■ Given exercise: Recast everything in the listing from its first line down through the line containing "Honolulu: 10:11 -> none" as a Markdown table with the columns Row and Line, skipping blank lines. Put each line's sequence number under Row and the line itself under Line.

[Extracted listing]
- - - -

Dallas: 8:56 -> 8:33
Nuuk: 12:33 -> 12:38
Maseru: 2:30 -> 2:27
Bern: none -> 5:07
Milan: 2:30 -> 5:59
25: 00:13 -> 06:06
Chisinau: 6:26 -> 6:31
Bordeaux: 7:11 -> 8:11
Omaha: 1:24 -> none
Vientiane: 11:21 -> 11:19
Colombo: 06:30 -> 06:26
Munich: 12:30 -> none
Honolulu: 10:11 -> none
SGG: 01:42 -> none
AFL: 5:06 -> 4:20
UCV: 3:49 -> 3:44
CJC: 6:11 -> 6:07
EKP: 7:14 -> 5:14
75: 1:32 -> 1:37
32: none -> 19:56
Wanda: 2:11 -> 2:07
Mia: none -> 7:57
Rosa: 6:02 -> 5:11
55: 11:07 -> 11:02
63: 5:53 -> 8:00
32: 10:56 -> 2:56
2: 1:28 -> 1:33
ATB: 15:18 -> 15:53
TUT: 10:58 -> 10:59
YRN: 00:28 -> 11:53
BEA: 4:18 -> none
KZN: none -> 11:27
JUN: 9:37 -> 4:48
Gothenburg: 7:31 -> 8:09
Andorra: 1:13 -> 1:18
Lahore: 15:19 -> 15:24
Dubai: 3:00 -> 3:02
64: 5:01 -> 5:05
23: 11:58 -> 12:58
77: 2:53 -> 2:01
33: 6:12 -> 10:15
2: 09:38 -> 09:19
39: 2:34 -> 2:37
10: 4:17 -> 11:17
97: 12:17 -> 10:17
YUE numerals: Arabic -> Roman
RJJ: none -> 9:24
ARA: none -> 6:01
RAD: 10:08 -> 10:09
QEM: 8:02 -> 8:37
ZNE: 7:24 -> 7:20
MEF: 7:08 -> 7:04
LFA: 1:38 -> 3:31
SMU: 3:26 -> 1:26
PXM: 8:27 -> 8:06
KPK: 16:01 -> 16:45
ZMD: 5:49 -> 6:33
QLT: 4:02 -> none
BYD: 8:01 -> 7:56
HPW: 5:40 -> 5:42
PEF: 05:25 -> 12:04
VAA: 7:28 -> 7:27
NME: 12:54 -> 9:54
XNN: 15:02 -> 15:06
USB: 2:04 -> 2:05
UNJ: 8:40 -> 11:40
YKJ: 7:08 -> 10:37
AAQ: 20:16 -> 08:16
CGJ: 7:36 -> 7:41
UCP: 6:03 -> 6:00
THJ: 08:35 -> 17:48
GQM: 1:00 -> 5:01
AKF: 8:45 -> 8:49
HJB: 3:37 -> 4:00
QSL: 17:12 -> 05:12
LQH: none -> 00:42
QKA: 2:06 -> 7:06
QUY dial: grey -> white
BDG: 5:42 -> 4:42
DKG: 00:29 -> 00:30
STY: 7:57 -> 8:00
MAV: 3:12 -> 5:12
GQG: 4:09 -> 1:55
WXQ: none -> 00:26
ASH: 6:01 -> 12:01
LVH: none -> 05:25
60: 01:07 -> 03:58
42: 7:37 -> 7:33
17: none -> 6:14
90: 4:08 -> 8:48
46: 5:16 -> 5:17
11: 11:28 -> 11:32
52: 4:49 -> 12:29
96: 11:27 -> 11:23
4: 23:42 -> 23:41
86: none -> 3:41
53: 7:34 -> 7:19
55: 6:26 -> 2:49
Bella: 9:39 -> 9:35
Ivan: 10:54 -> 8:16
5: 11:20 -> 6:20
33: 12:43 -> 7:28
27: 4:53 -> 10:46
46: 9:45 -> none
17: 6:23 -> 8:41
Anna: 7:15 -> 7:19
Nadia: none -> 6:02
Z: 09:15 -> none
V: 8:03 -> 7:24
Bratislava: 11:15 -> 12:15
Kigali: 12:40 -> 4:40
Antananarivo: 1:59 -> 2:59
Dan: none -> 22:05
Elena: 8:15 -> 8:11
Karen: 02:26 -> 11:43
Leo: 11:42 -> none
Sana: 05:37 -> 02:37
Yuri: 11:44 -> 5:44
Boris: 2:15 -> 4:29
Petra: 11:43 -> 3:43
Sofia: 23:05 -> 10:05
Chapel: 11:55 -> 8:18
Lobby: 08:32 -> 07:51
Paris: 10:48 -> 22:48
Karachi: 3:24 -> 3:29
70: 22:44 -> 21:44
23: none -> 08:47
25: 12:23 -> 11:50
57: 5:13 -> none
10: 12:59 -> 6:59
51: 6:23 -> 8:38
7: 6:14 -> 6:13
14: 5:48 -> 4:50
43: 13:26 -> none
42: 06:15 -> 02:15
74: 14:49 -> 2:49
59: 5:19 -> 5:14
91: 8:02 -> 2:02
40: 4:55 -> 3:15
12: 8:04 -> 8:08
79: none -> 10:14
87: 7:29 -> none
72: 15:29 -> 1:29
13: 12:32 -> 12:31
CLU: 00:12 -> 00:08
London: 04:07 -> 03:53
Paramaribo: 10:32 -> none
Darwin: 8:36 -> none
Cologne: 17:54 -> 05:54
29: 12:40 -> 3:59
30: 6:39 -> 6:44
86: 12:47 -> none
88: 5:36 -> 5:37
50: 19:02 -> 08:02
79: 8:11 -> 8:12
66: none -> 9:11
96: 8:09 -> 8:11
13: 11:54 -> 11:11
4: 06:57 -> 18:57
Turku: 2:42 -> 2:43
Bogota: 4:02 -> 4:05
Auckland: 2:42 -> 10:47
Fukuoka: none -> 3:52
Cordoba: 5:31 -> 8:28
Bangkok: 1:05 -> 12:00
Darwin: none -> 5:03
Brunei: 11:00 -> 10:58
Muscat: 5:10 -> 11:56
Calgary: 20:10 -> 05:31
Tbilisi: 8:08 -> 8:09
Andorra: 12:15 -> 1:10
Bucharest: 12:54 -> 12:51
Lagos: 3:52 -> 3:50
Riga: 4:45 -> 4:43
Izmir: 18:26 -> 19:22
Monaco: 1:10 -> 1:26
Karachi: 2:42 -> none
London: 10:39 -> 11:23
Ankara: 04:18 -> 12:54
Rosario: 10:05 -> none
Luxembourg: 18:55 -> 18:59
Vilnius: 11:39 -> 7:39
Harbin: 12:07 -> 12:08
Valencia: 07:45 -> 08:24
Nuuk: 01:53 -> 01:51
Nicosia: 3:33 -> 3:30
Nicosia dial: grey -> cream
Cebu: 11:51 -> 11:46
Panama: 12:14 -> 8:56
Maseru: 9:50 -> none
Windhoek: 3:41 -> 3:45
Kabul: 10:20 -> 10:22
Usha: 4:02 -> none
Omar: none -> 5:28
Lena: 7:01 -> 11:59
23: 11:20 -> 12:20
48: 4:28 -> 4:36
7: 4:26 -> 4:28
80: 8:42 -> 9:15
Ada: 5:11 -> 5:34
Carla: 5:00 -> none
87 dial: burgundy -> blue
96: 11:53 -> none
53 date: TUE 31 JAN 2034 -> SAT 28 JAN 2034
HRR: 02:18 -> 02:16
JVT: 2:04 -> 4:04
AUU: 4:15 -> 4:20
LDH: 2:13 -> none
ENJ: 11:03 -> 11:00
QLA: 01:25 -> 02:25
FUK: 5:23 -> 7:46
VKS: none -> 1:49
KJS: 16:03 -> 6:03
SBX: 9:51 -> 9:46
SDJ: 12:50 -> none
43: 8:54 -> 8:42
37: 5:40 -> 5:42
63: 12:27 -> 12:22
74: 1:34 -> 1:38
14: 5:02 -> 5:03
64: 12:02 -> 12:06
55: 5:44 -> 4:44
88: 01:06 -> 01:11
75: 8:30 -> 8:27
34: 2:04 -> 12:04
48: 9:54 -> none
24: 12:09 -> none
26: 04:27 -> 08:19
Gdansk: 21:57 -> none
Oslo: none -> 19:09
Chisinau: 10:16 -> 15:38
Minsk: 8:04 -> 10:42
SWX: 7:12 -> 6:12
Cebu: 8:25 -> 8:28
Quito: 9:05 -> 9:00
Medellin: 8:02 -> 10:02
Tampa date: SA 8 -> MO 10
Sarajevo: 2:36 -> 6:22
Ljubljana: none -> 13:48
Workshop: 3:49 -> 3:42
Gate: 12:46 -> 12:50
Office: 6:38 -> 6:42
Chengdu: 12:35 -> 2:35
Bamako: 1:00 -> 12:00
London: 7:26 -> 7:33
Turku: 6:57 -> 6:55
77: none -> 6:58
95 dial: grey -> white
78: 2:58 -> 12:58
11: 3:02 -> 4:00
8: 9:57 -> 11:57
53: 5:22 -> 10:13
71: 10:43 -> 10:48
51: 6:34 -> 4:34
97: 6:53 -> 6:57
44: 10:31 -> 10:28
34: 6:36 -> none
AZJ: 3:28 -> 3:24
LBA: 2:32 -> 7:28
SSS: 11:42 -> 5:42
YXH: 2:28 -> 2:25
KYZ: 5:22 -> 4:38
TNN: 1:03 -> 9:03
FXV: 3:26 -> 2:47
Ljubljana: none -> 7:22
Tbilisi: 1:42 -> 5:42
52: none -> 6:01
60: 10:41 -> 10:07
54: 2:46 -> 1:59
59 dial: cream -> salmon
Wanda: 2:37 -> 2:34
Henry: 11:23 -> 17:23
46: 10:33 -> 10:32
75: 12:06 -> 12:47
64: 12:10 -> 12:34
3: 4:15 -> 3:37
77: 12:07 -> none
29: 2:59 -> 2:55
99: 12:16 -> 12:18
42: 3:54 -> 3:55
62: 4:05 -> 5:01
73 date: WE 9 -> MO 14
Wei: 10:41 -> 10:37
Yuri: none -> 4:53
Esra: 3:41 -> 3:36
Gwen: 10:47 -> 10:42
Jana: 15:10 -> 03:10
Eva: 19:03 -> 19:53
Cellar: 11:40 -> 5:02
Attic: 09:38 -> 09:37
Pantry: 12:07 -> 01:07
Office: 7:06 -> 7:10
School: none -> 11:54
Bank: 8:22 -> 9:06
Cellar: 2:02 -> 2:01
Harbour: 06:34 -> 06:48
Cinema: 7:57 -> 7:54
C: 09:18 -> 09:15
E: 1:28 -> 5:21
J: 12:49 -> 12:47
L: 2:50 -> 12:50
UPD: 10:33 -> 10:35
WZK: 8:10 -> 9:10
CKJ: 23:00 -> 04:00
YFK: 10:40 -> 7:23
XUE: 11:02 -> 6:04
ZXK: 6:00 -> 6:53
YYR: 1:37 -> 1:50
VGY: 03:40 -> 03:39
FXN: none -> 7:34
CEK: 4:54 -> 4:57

- - - -

■ Full solution:
| Row | Line |
|---|---|
| 1 | Dallas: 8:56 -> 8:33 |
| 2 | Nuuk: 12:33 -> 12:38 |
| 3 | Maseru: 2:30 -> 2:27 |
| 4 | Bern: none -> 5:07 |
| 5 | Milan: 2:30 -> 5:59 |
| 6 | 25: 00:13 -> 06:06 |
| 7 | Chisinau: 6:26 -> 6:31 |
| 8 | Bordeaux: 7:11 -> 8:11 |
| 9 | Omaha: 1:24 -> none |
| 10 | Vientiane: 11:21 -> 11:19 |
| 11 | Colombo: 06:30 -> 06:26 |
| 12 | Munich: 12:30 -> none |
| 13 | Honolulu: 10:11 -> none |